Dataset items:
········

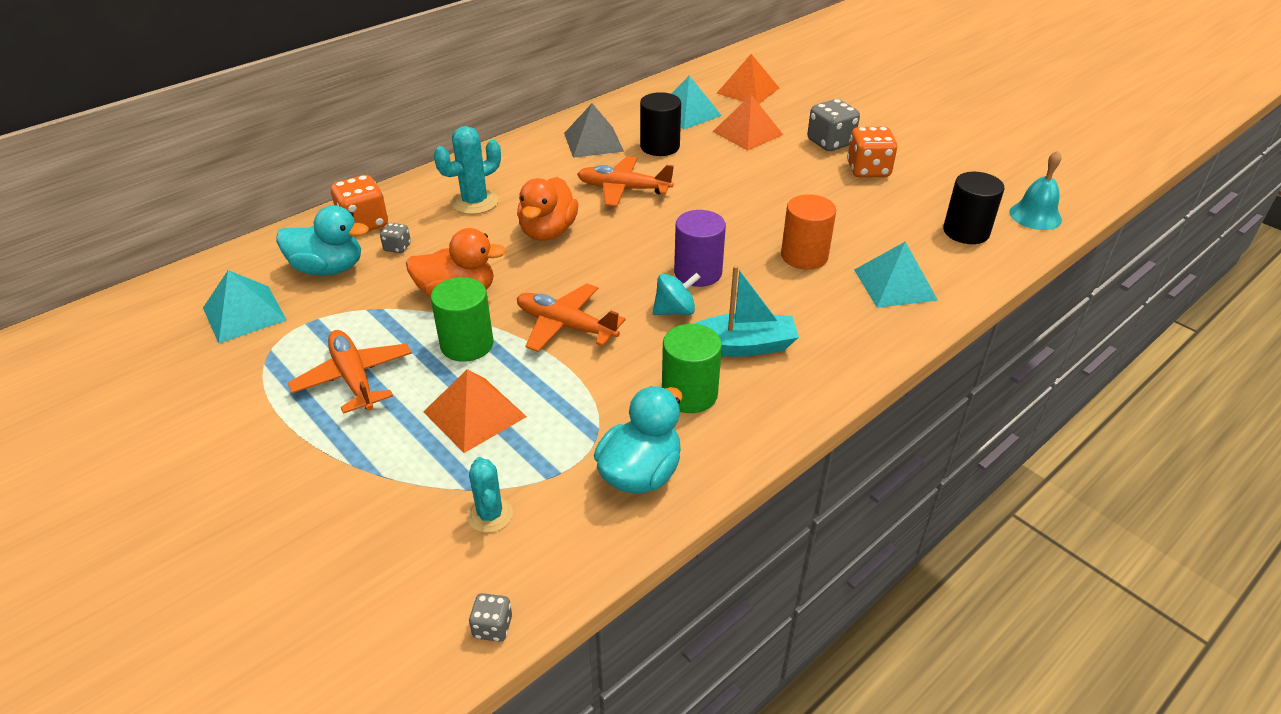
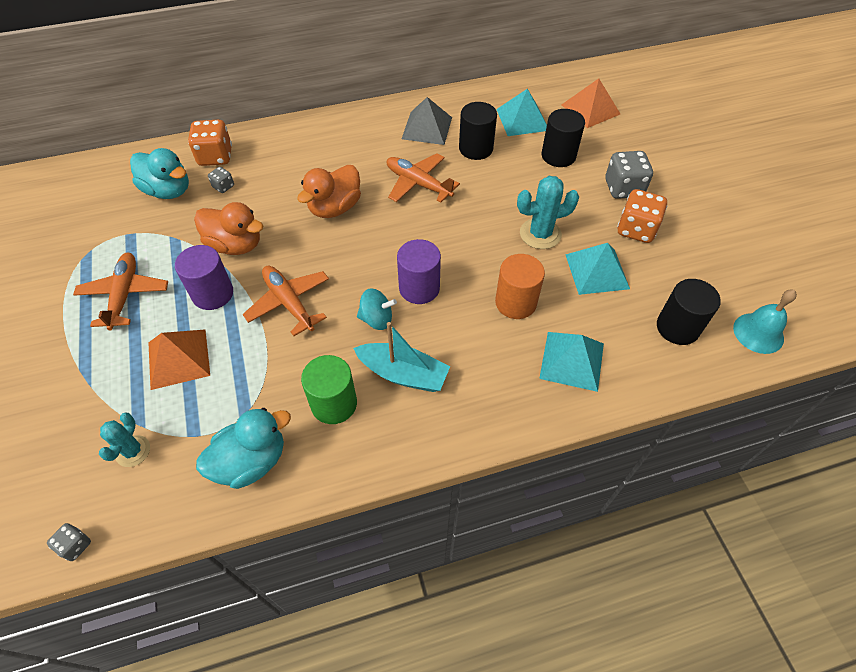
camera: 25 degrees right, 15 degrees up
(244, 313) = (94, 212): turquoise pyramid -> turquoise pyramid (597, 271)
(467, 344) = (213, 294): green cylinder -> purple cylinder
(475, 202) = (302, 161): turquoise cactus -> turquoise cactus (540, 234)
(747, 133) = (558, 156): orange pyramid -> black cylinder

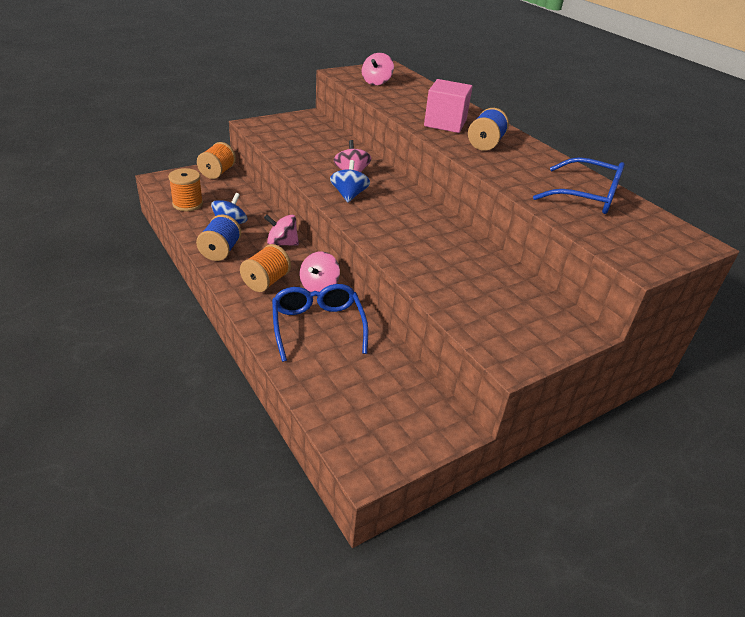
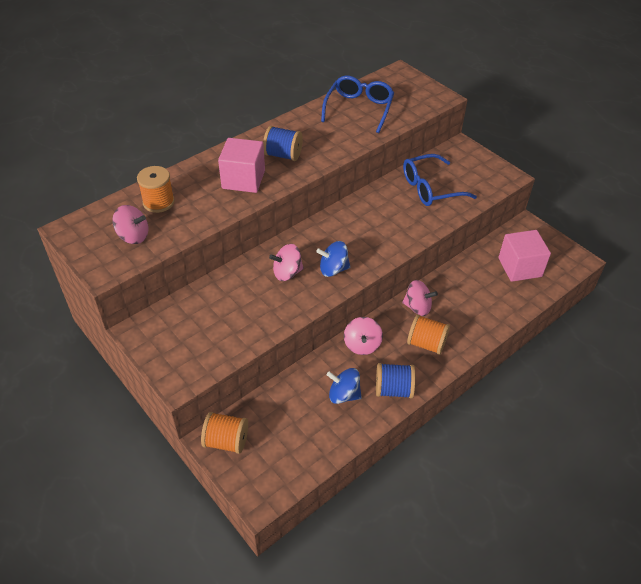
camera: 95 degrees left, 10 degrees up
(187, 204) = (313, 447): orange spool -> orange spool (158, 202)
(317, 326) = (468, 300): blue glasses -> blue glasses (430, 188)
(364, 390) = (520, 267): none -> pink cube

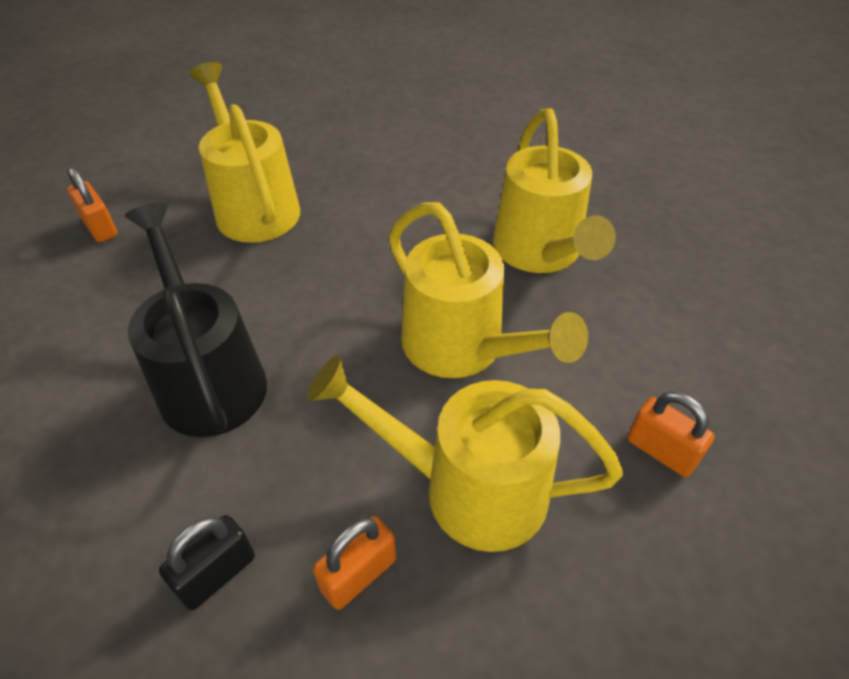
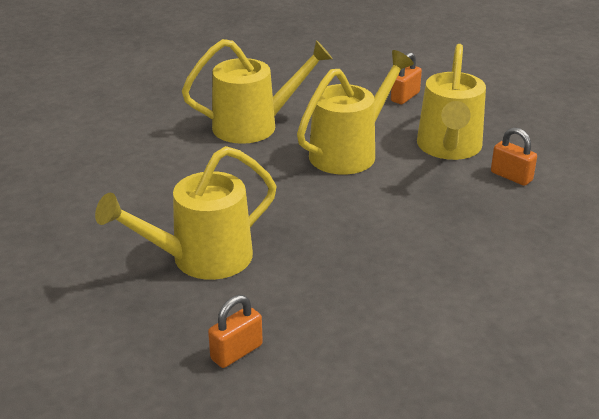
camera: 95 degrees left, 15 degrees down
(208, 377) = (402, 248): black watering can -> none
(216, 574) = (533, 220): black padlock -> none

········

Write out exactly the lines between the start of the data and the line with "(475, 202) = (302, 161): turquoise", including both, but none of the pictures.

§ Answer to the exercise:
camera: 25 degrees right, 15 degrees up
(244, 313) = (94, 212): turquoise pyramid -> turquoise pyramid (597, 271)
(467, 344) = (213, 294): green cylinder -> purple cylinder
(475, 202) = (302, 161): turquoise cactus -> turquoise cactus (540, 234)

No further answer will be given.